- Saved entries:
****************************************

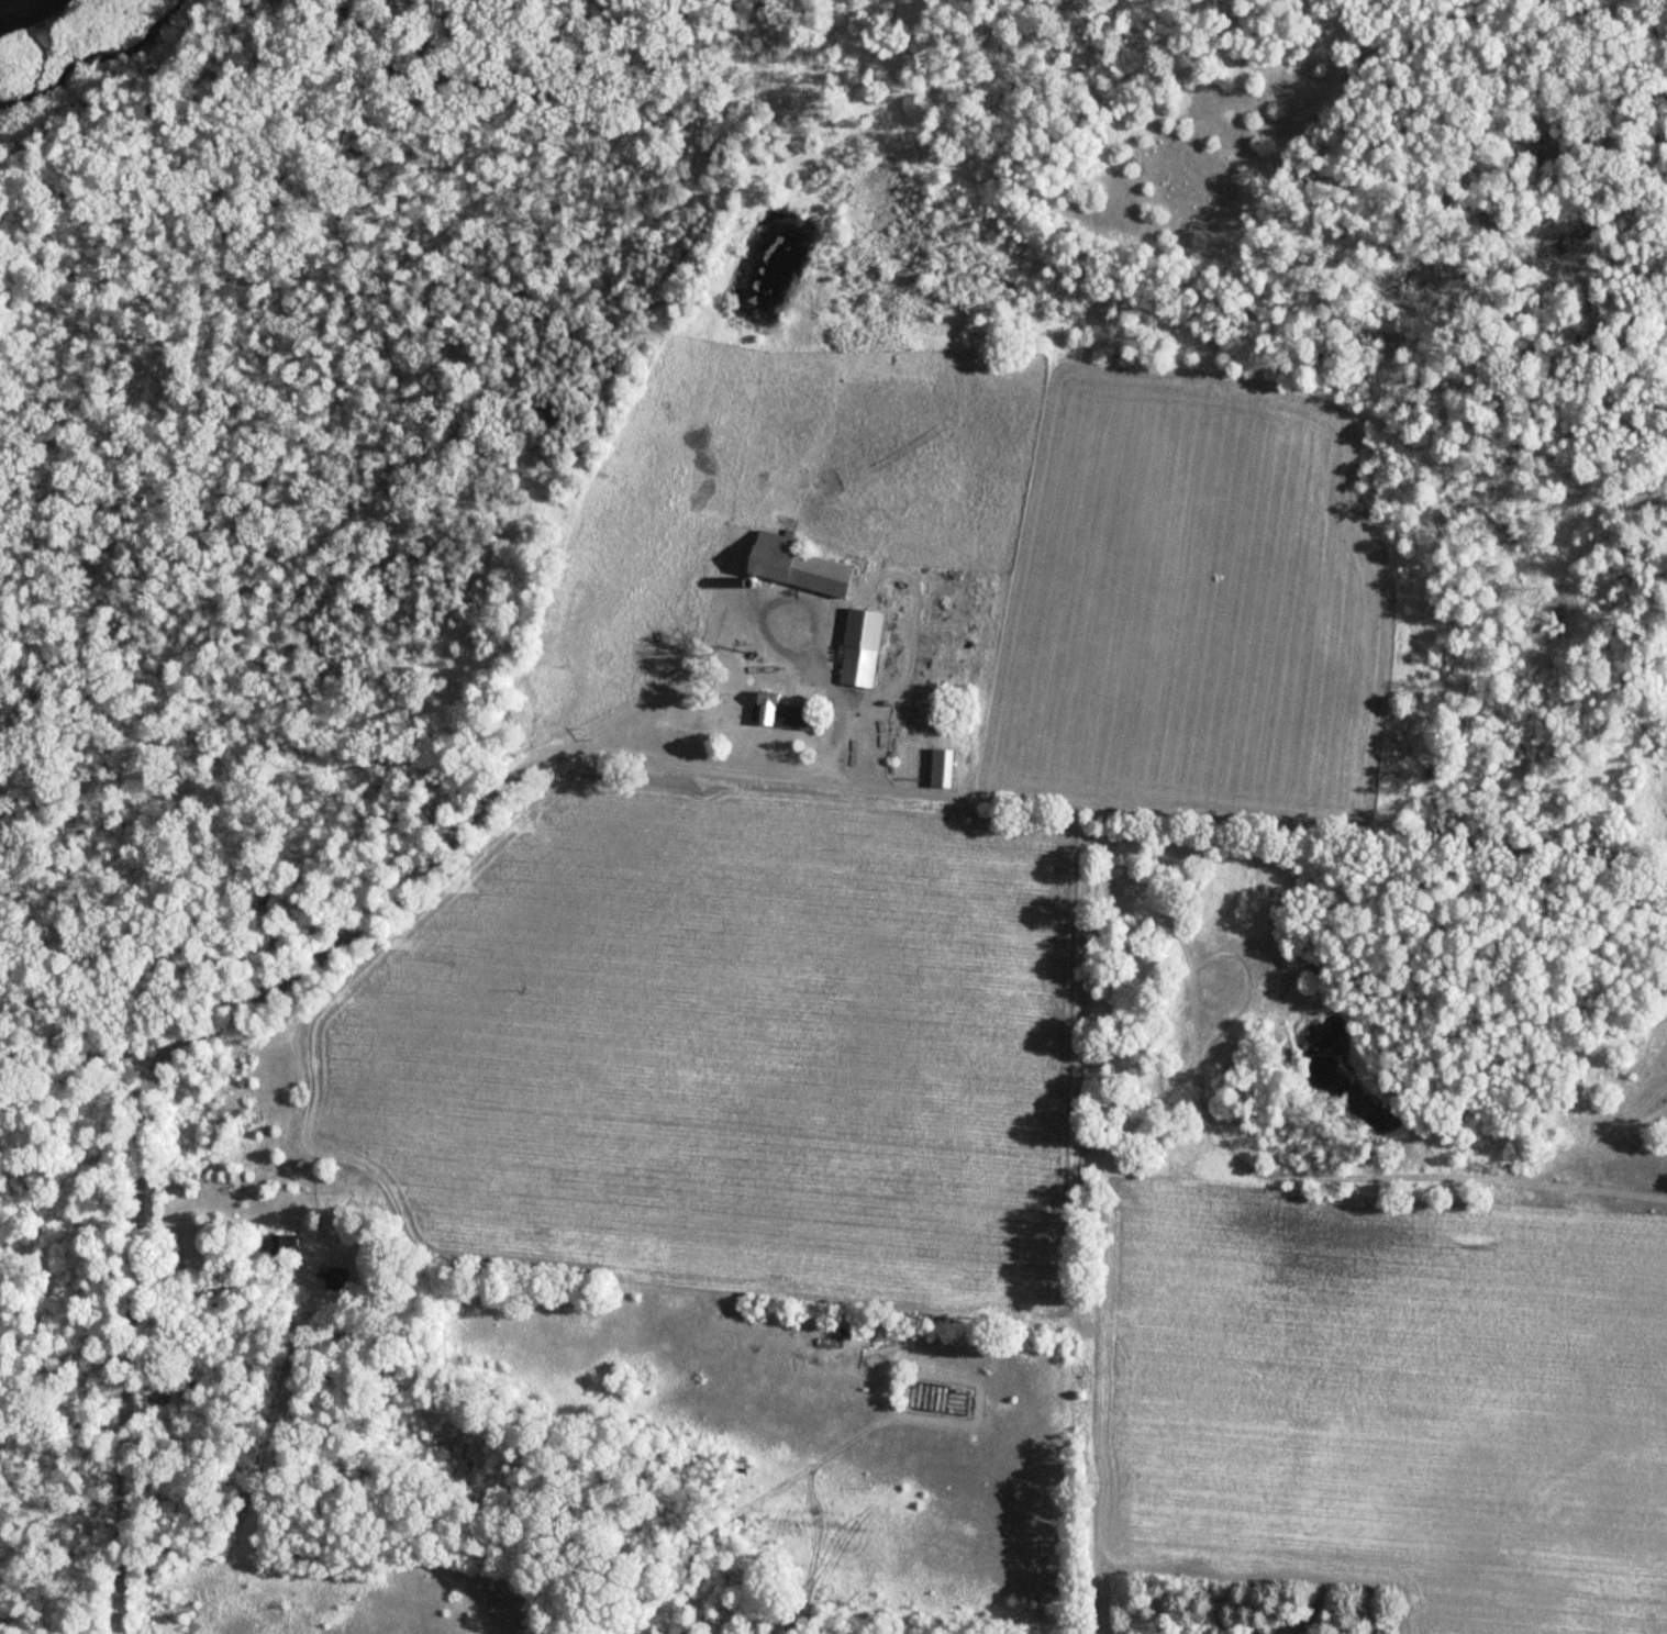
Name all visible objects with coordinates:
river: (9, 3)
building: (800, 567)
building: (859, 644)
road: (782, 650)
road: (803, 681)
road: (663, 688)
road: (845, 699)
building: (780, 712)
road: (452, 819)
road: (1245, 827)
building: (334, 1281)
road: (138, 1353)

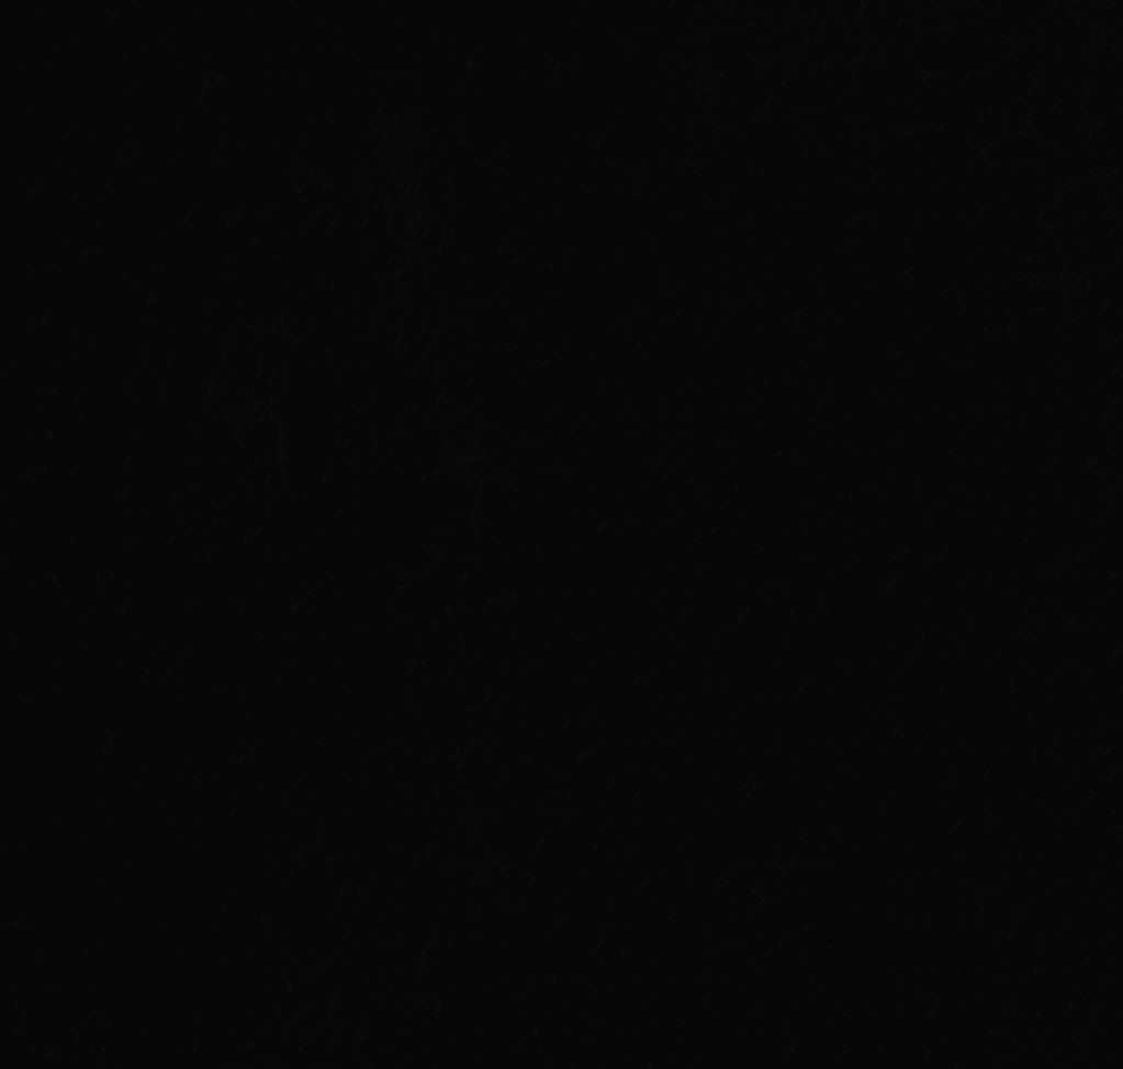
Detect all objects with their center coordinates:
river: (1006, 106)
park: (561, 534)

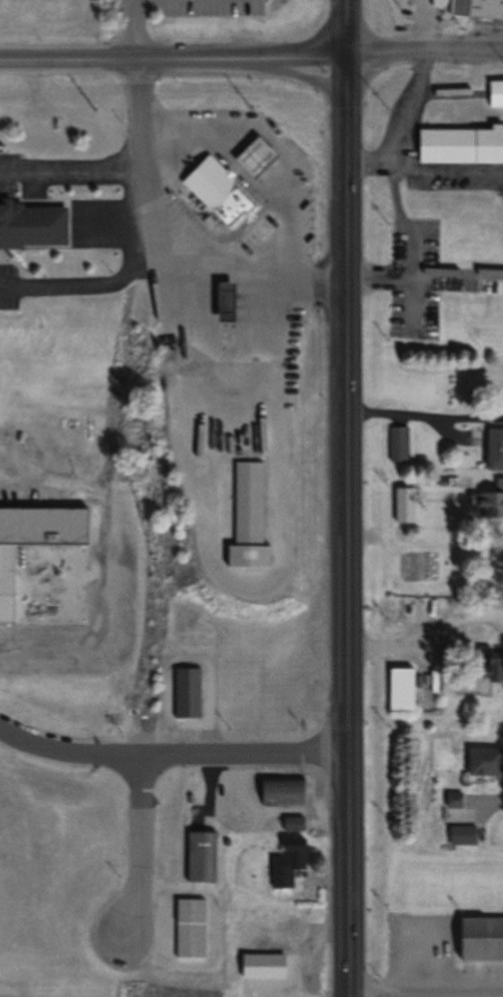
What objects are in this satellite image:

****************************************

- TASK TO COMPLETE: Your answer must be an exact copy of the records, free of images.

- WRITTEN SOLUTION:
Name all visible objects with coordinates:
river: (9, 3)
building: (800, 567)
building: (859, 644)
road: (782, 650)
road: (803, 681)
road: (663, 688)
road: (845, 699)
building: (780, 712)
road: (452, 819)
road: (1245, 827)
building: (334, 1281)
road: (138, 1353)

Detect all objects with their center coordinates:
river: (1006, 106)
park: (561, 534)

What objects are in this satellite image:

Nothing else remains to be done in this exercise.